Please reproduce the data below word for word, leaving the pictures out of your copy.

--- BEGIN Material for this task ---

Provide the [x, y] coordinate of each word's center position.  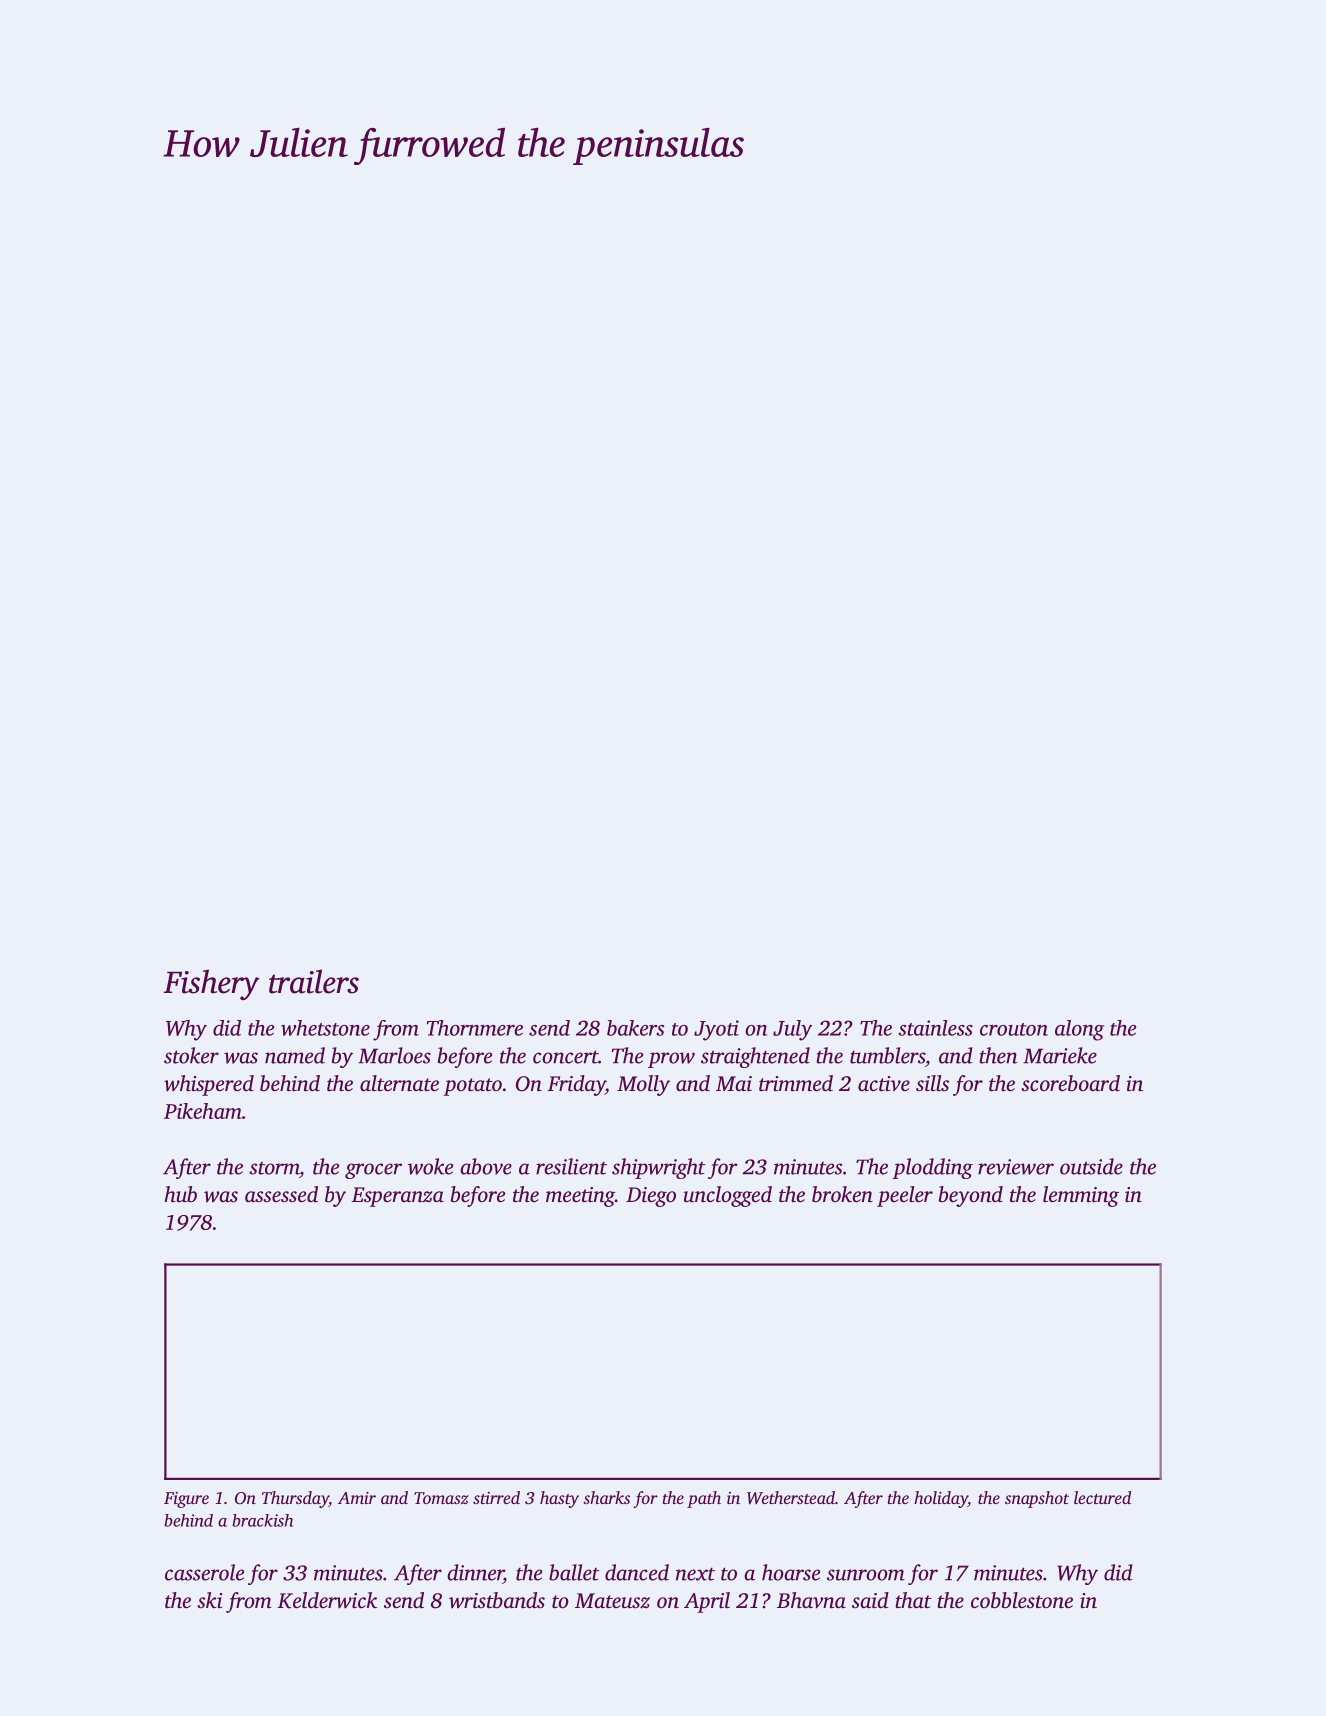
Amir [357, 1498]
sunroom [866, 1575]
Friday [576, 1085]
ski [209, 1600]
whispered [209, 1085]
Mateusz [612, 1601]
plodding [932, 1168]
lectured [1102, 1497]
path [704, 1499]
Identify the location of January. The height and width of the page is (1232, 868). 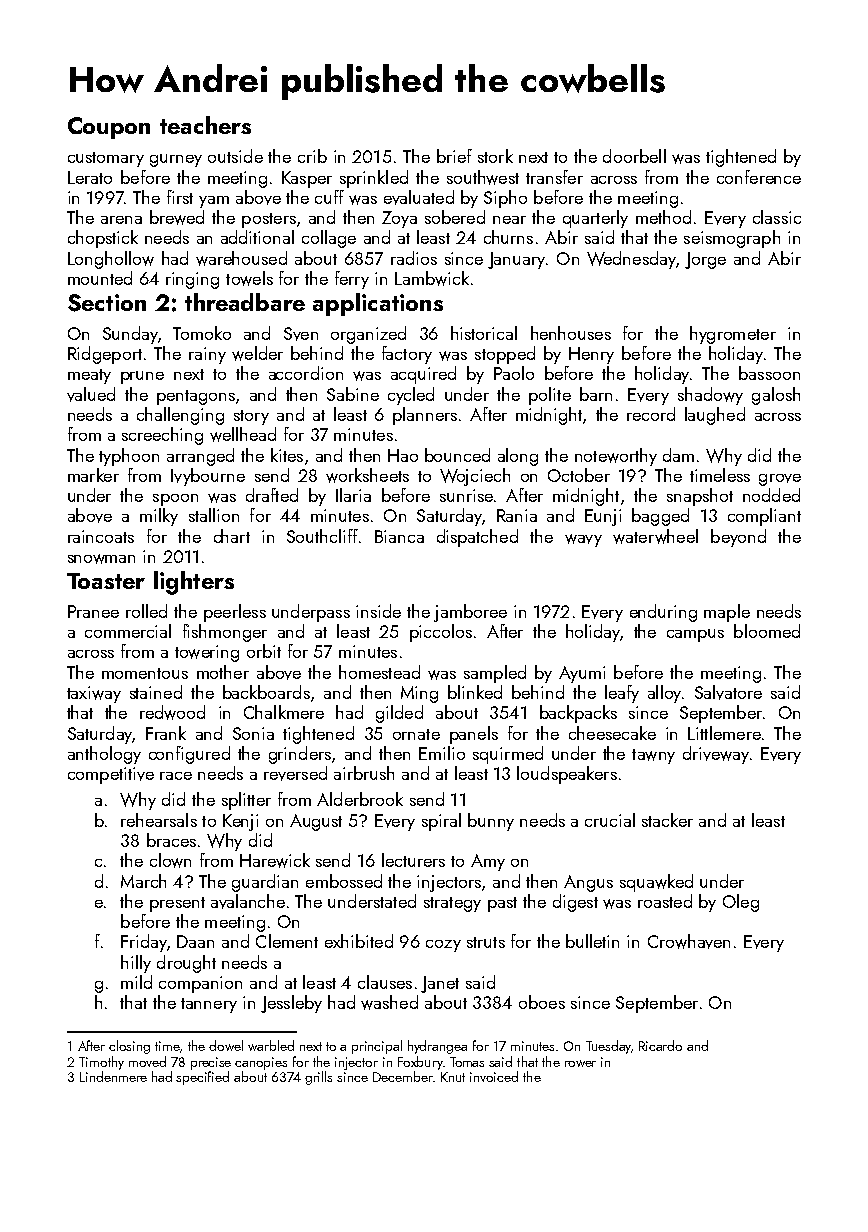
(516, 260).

--- END Material for this task ---

Output below ::
Provide the [x, y] coordinate of each word's center position.  
Amir [357, 1498]
sunroom [866, 1575]
Friday [576, 1085]
ski [209, 1600]
whispered [209, 1085]
Mateusz [612, 1601]
plodding [932, 1168]
lectured [1102, 1497]
path [704, 1499]
Identify the location of January. The height and width of the page is (1232, 868). 
(516, 260).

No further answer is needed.